--- START ---

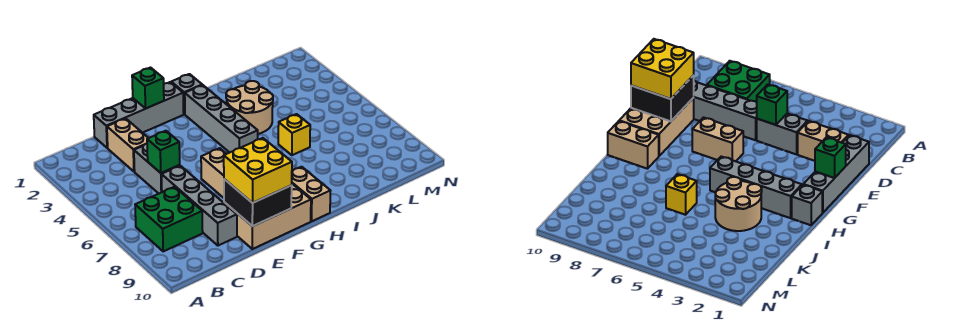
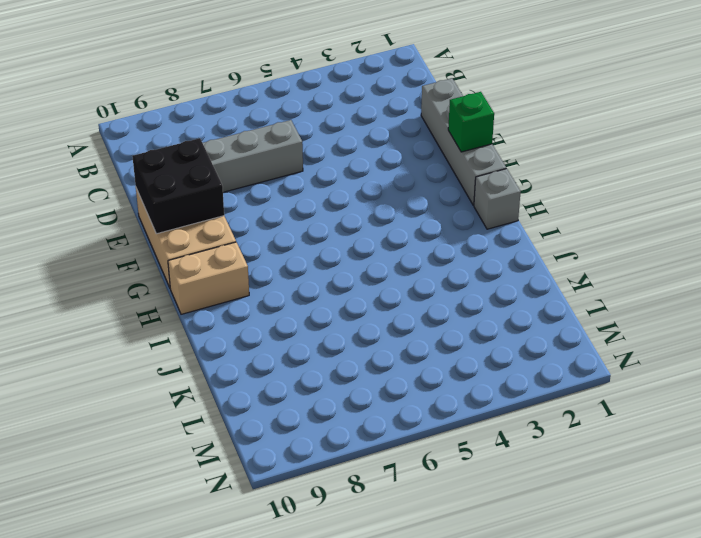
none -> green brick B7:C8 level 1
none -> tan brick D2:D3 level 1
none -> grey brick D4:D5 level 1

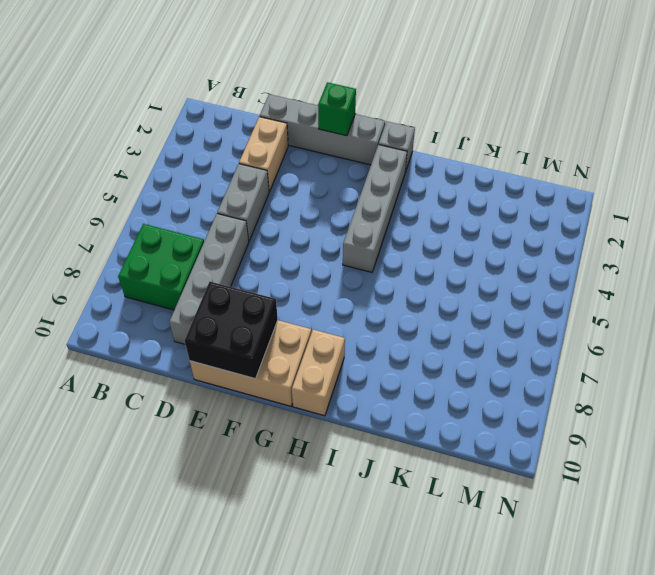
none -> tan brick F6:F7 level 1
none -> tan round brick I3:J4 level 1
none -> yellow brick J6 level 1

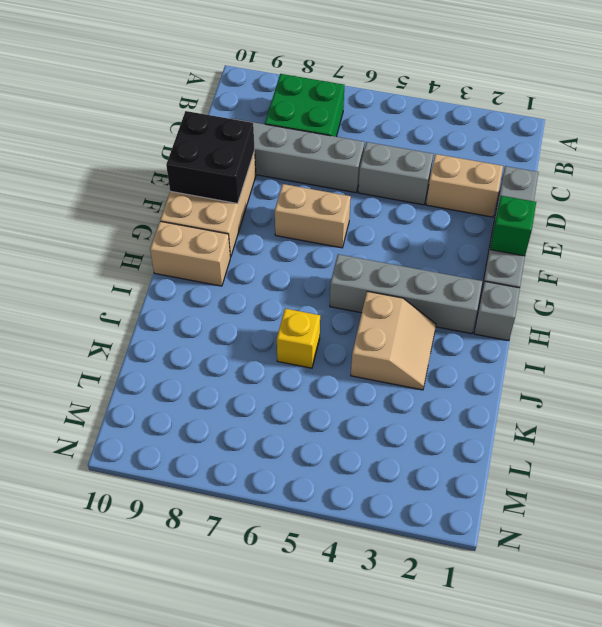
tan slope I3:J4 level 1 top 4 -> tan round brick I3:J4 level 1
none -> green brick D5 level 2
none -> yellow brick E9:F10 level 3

--- END ---

Goal of the exercise: Pictures aside, return all the entries above exactly.

Solution to the problem:
none -> green brick B7:C8 level 1
none -> tan brick D2:D3 level 1
none -> grey brick D4:D5 level 1

none -> tan brick F6:F7 level 1
none -> tan round brick I3:J4 level 1
none -> yellow brick J6 level 1

tan slope I3:J4 level 1 top 4 -> tan round brick I3:J4 level 1
none -> green brick D5 level 2
none -> yellow brick E9:F10 level 3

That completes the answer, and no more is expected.